EXERCISE INPUTS section start
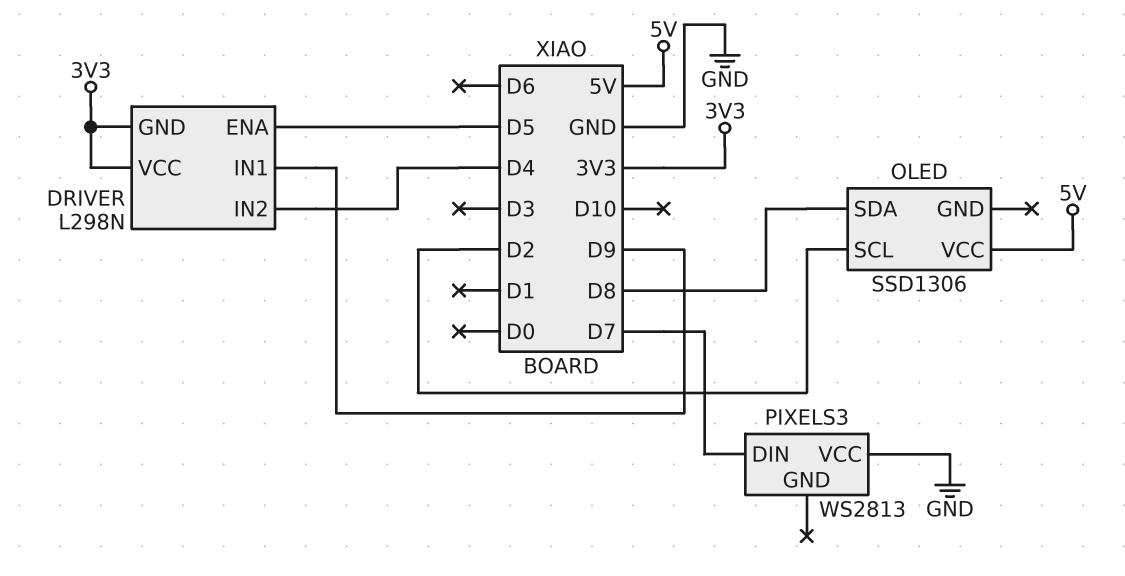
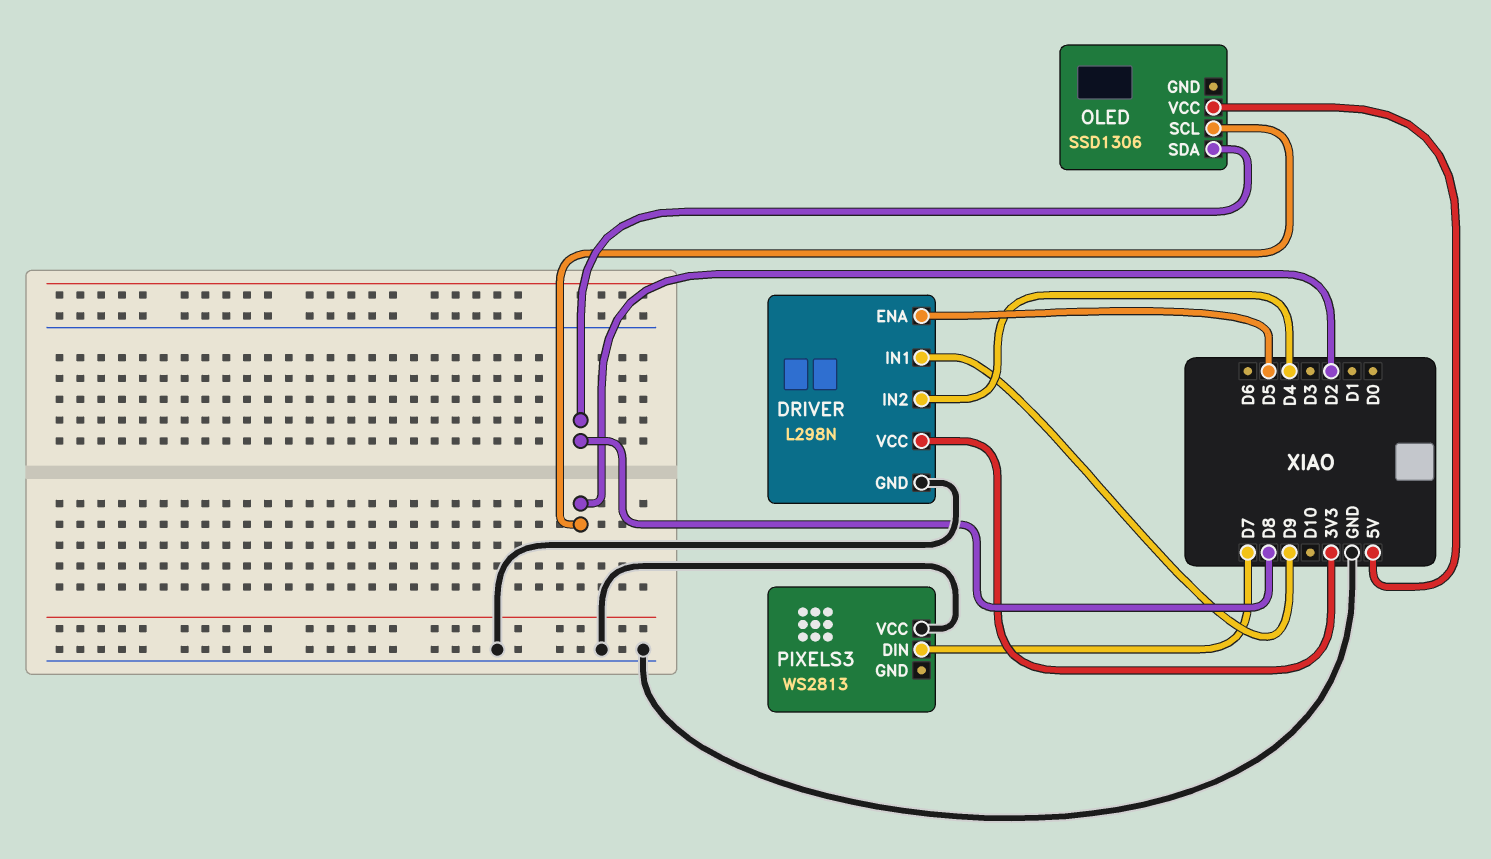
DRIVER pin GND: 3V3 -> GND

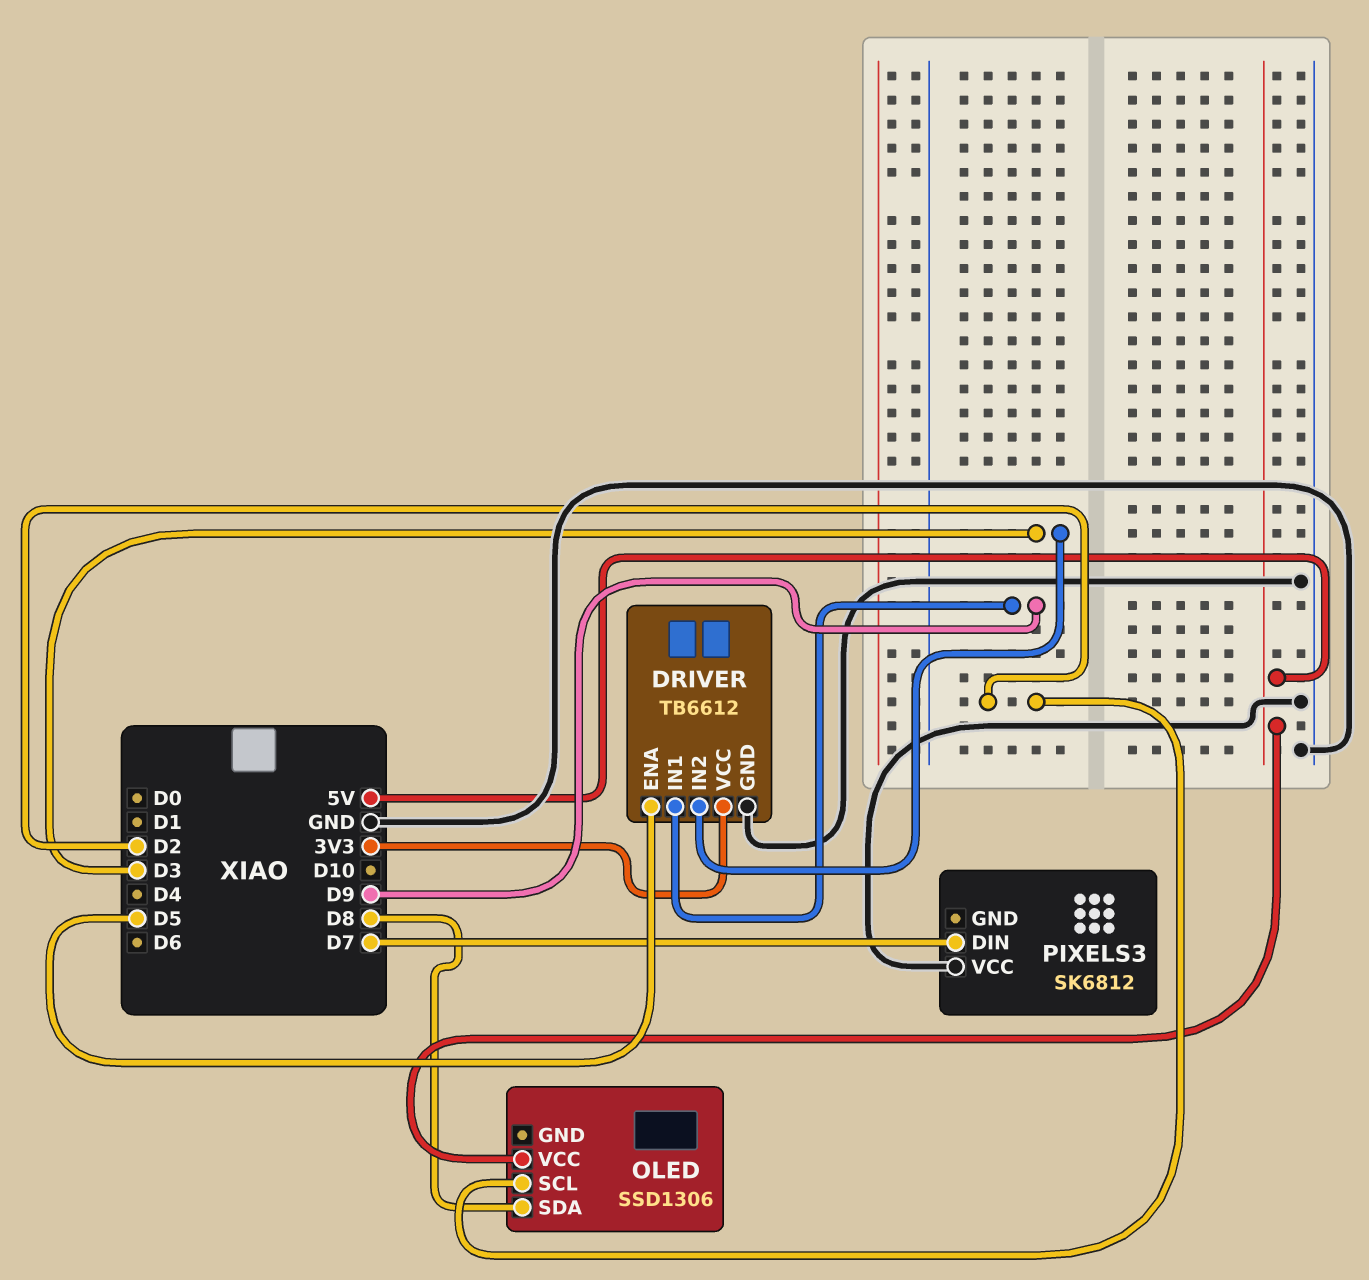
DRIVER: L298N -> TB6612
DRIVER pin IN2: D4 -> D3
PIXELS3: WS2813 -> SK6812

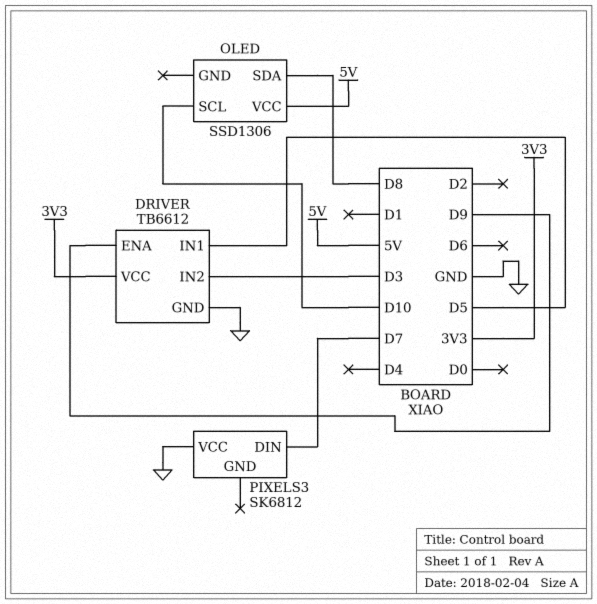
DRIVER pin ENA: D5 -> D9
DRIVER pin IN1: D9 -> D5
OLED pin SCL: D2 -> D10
EXERCISE INPUTS section end
EXERCISE INPUTS section start
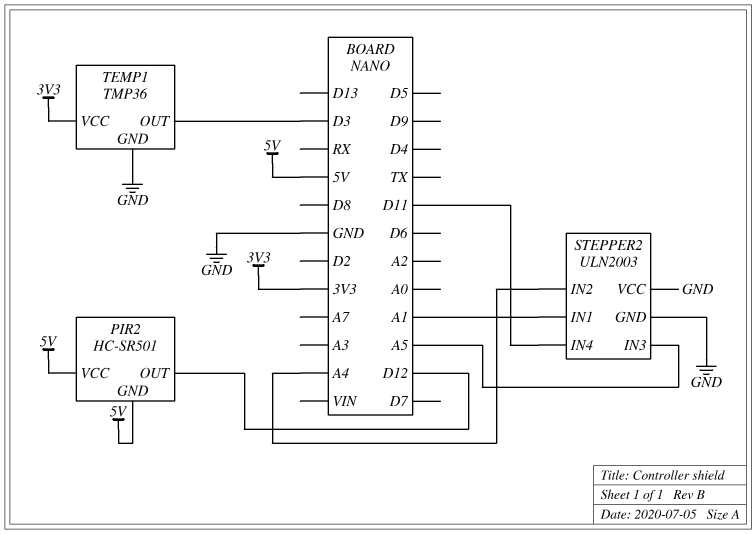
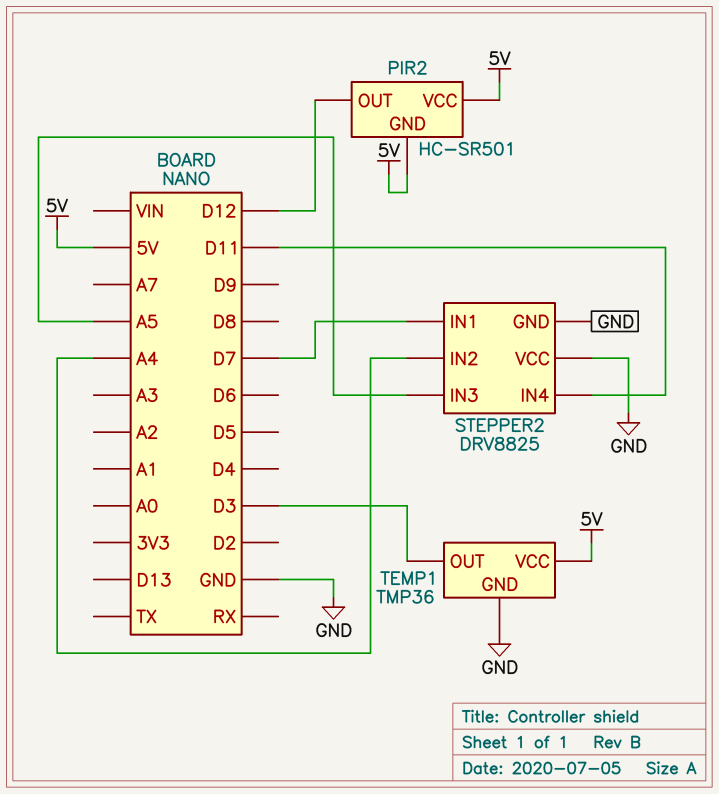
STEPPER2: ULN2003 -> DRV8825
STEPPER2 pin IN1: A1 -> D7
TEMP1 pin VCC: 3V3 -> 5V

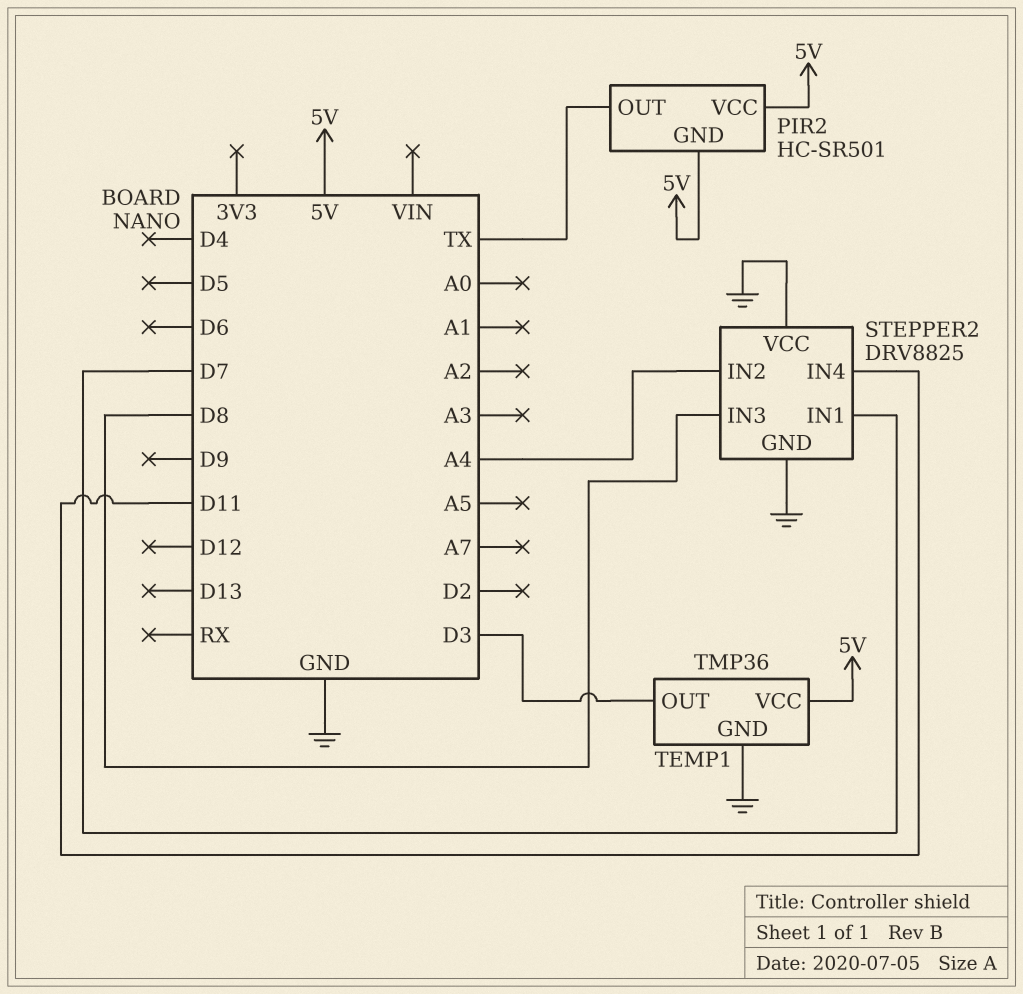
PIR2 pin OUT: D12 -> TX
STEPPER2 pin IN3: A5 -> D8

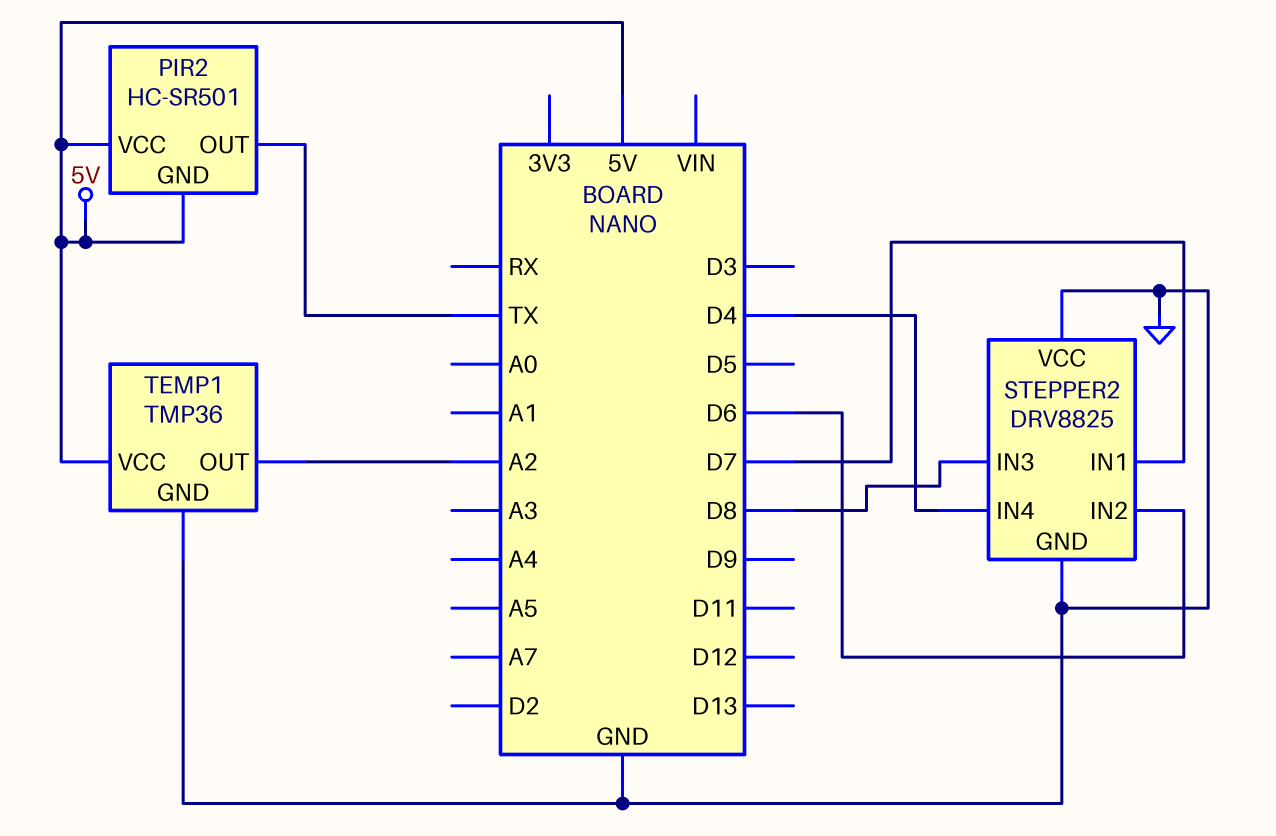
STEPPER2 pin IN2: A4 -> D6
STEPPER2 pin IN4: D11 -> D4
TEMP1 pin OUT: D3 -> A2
EXERCISE INPUTS section end
* _WHAT IS BEING ASKED_
Please copy out each line of the data in which the word "DRIVER" occurs.

* _TASK ANSWER_
DRIVER pin GND: 3V3 -> GND
DRIVER: L298N -> TB6612
DRIVER pin IN2: D4 -> D3
DRIVER pin ENA: D5 -> D9
DRIVER pin IN1: D9 -> D5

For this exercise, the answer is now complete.